Your objective: Please count the lines in the listing below where the word "brown" appears. Give the number only.

*** Opening of Record excerpts ***

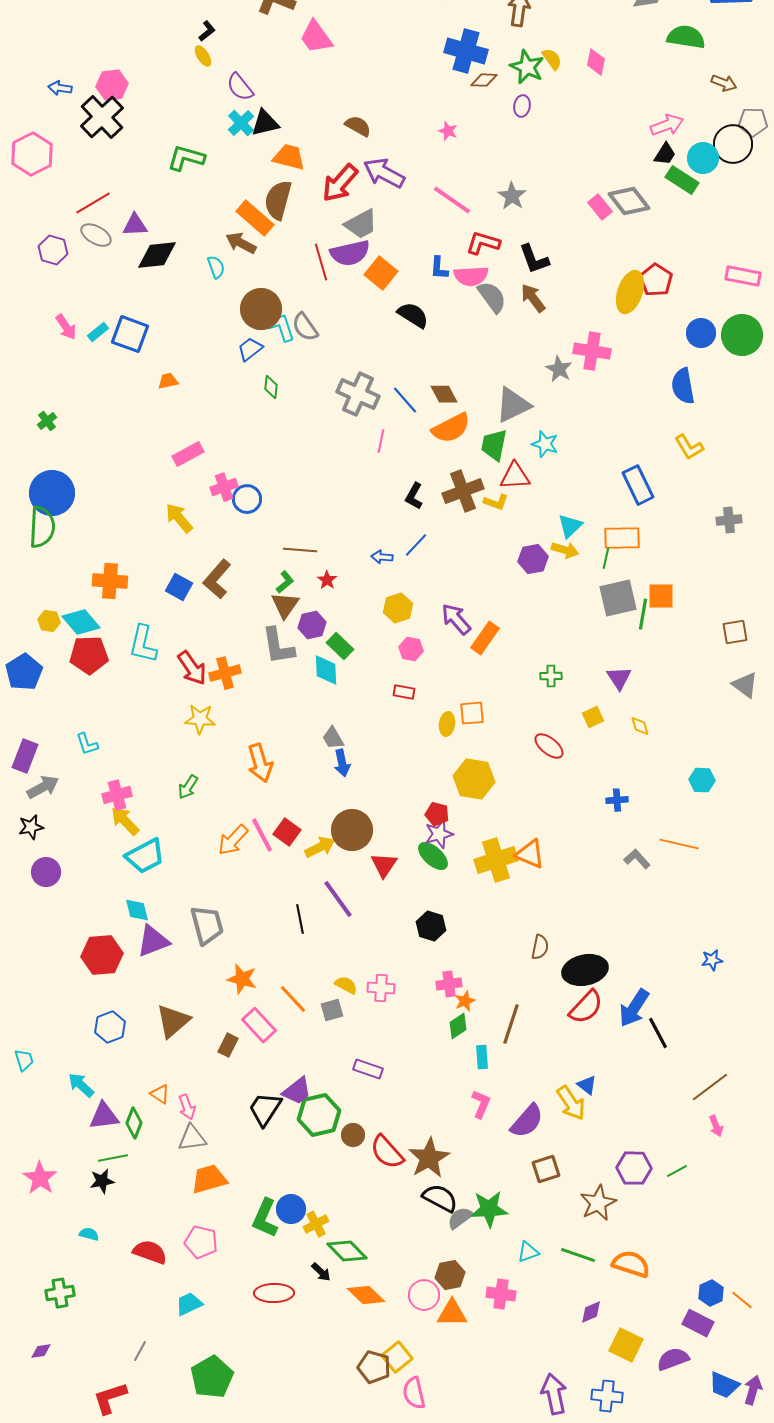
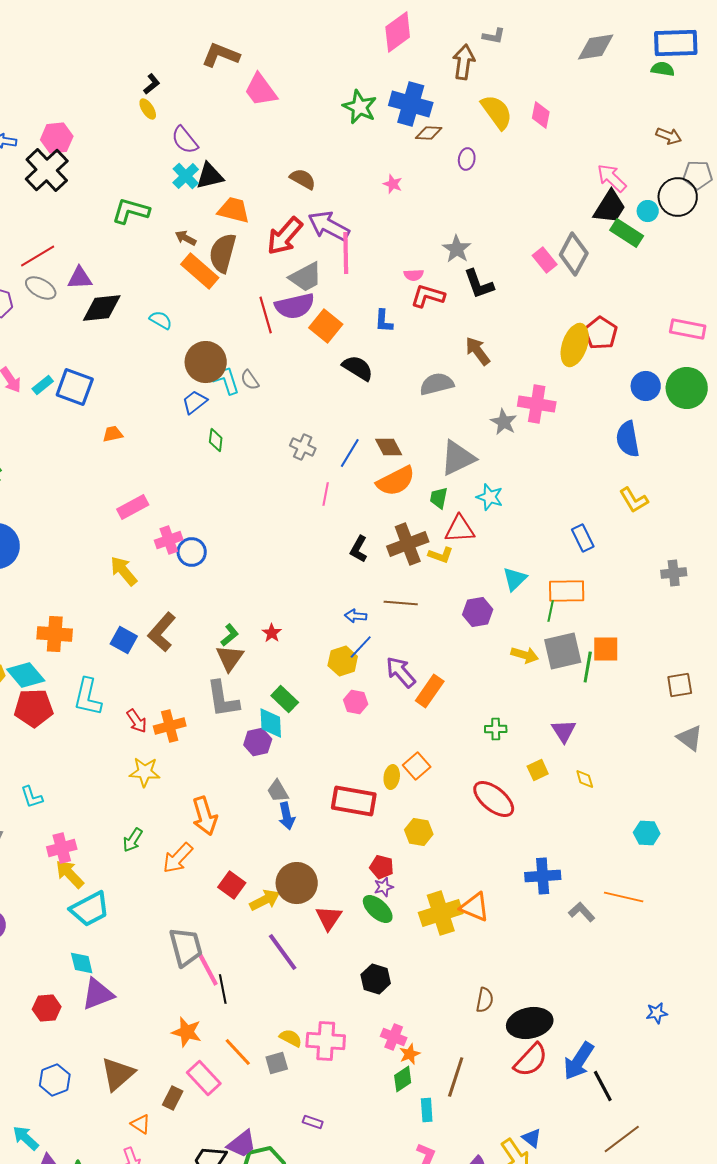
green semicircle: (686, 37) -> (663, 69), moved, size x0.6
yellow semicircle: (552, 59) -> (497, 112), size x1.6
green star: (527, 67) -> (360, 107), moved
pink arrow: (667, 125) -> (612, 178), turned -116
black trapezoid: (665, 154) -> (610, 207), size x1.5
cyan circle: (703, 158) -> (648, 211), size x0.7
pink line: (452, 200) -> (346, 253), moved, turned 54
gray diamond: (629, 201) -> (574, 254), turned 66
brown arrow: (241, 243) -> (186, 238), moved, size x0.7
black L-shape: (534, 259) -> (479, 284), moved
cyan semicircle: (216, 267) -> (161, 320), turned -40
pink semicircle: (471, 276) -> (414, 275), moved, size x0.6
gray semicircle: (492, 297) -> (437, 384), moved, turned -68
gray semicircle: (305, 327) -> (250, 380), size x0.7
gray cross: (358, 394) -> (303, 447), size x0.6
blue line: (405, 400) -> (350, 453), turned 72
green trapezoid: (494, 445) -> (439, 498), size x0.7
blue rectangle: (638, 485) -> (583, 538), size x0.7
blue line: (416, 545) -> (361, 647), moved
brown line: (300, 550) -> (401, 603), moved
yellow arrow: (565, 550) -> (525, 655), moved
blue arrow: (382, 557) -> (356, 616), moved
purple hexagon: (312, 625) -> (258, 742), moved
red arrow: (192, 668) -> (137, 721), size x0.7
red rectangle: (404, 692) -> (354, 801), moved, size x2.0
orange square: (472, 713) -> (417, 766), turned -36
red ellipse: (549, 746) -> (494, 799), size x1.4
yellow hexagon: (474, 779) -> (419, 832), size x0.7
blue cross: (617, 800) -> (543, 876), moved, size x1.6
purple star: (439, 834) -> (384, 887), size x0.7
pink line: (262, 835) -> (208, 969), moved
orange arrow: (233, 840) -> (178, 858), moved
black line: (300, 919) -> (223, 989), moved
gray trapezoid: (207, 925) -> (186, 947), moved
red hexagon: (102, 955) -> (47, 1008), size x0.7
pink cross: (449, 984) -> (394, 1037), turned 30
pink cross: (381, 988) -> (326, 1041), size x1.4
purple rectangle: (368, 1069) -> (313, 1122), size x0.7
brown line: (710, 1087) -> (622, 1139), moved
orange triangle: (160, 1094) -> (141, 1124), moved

*** Close of Record excerpts ***

Result: 3